■ DIRECTIONS
Below are entries to reproduce exactly, apart from their pictures.

■ ENTRIES SHOWN
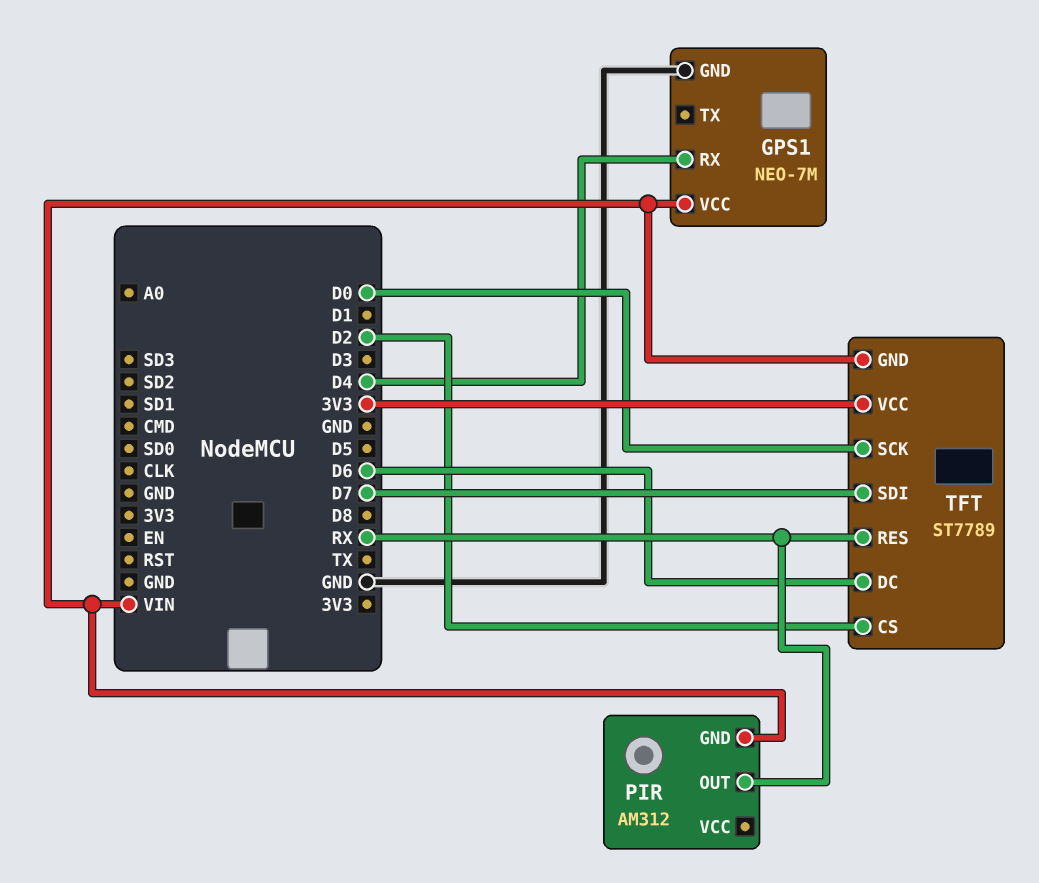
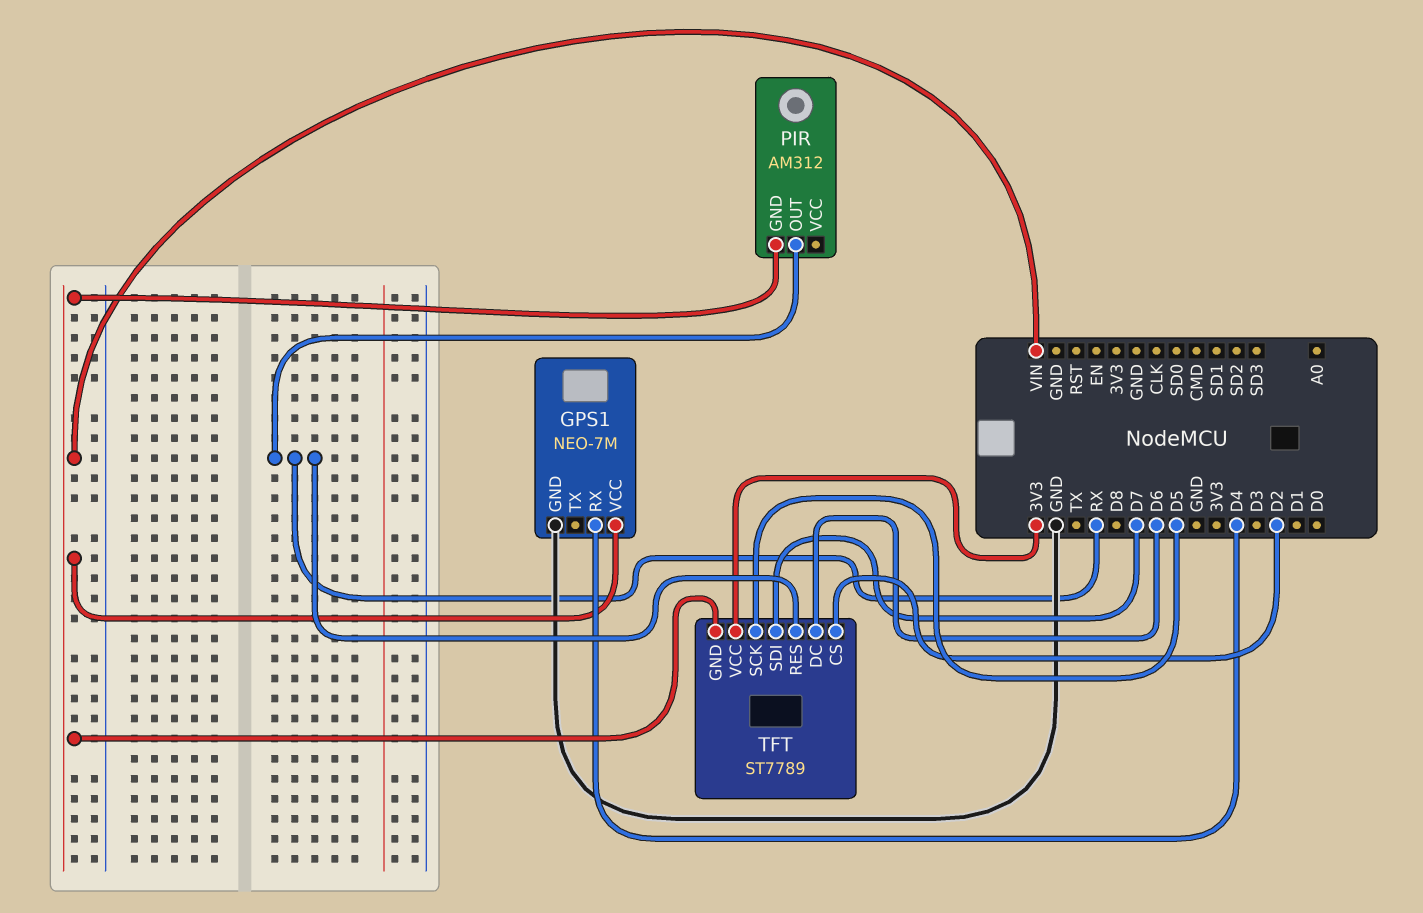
TFT pin SCK: D0 -> D5

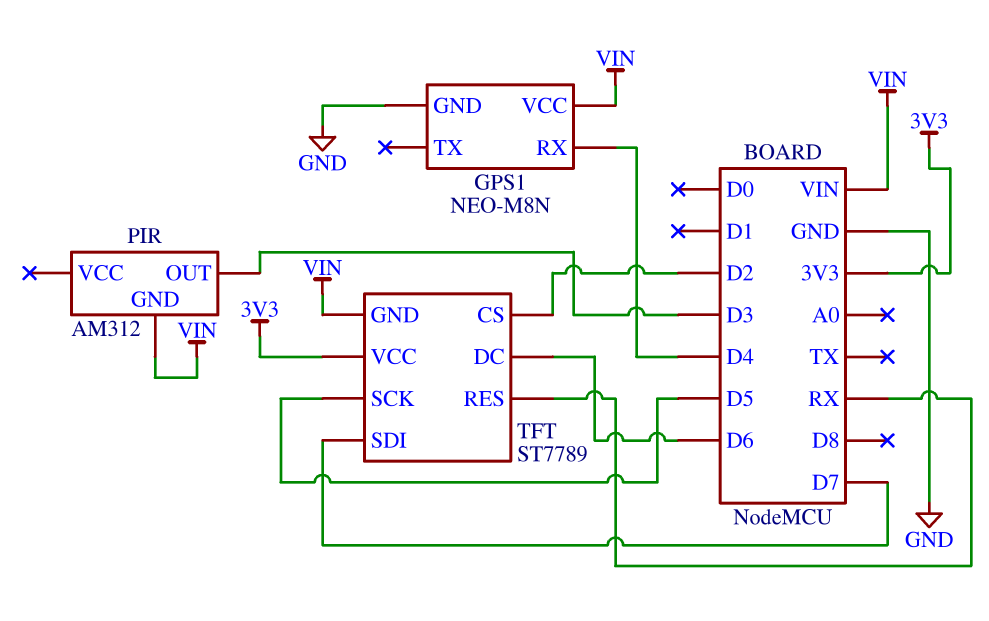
GPS1: NEO-7M -> NEO-M8N
PIR pin OUT: RX -> D3

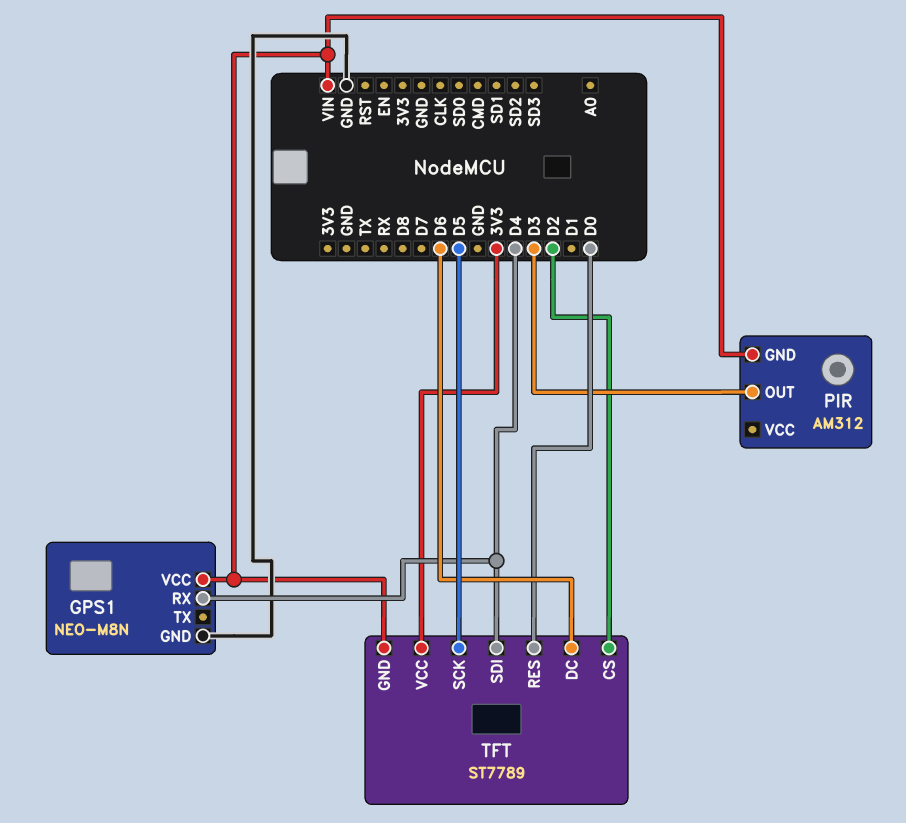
TFT pin RES: RX -> D0
TFT pin SDI: D7 -> D4

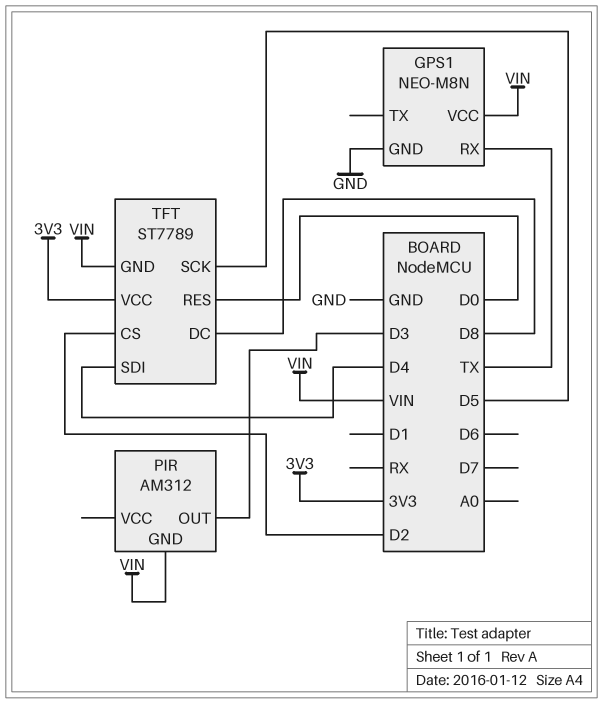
GPS1 pin RX: D4 -> TX
TFT pin DC: D6 -> D8

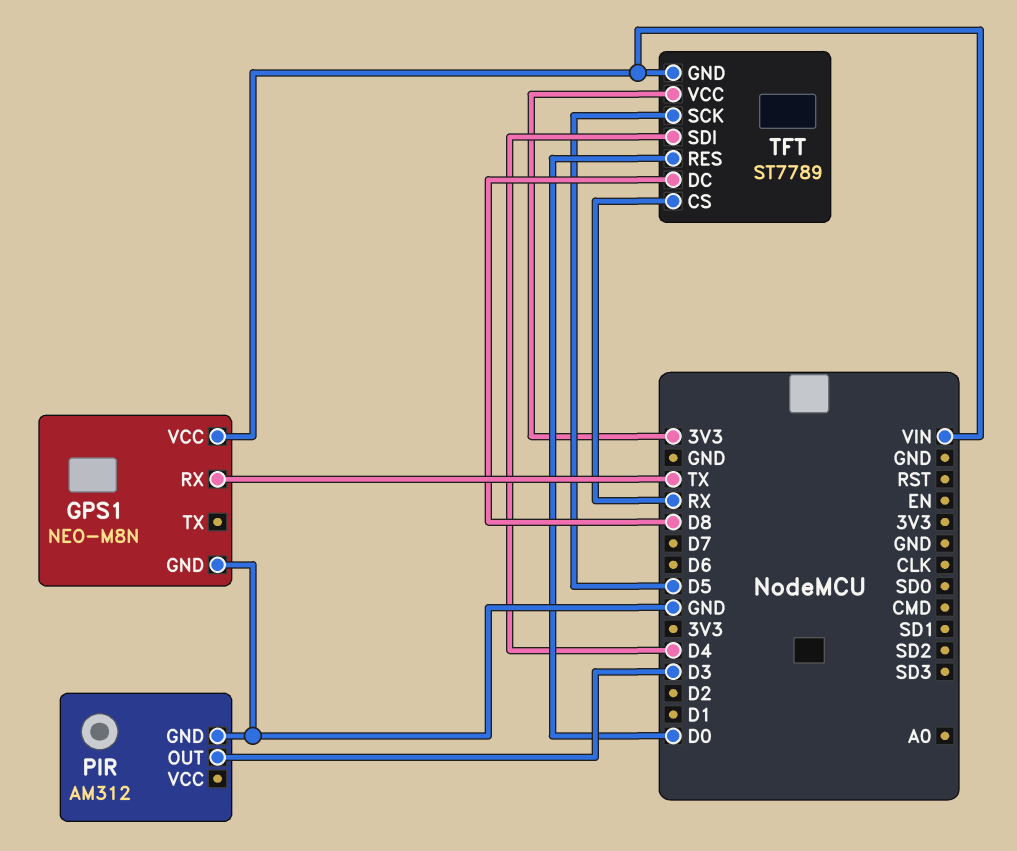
PIR pin GND: VIN -> GND
TFT pin CS: D2 -> RX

■ RESPONSE TO THIS EXERCISE
TFT pin SCK: D0 -> D5

GPS1: NEO-7M -> NEO-M8N
PIR pin OUT: RX -> D3

TFT pin RES: RX -> D0
TFT pin SDI: D7 -> D4

GPS1 pin RX: D4 -> TX
TFT pin DC: D6 -> D8

PIR pin GND: VIN -> GND
TFT pin CS: D2 -> RX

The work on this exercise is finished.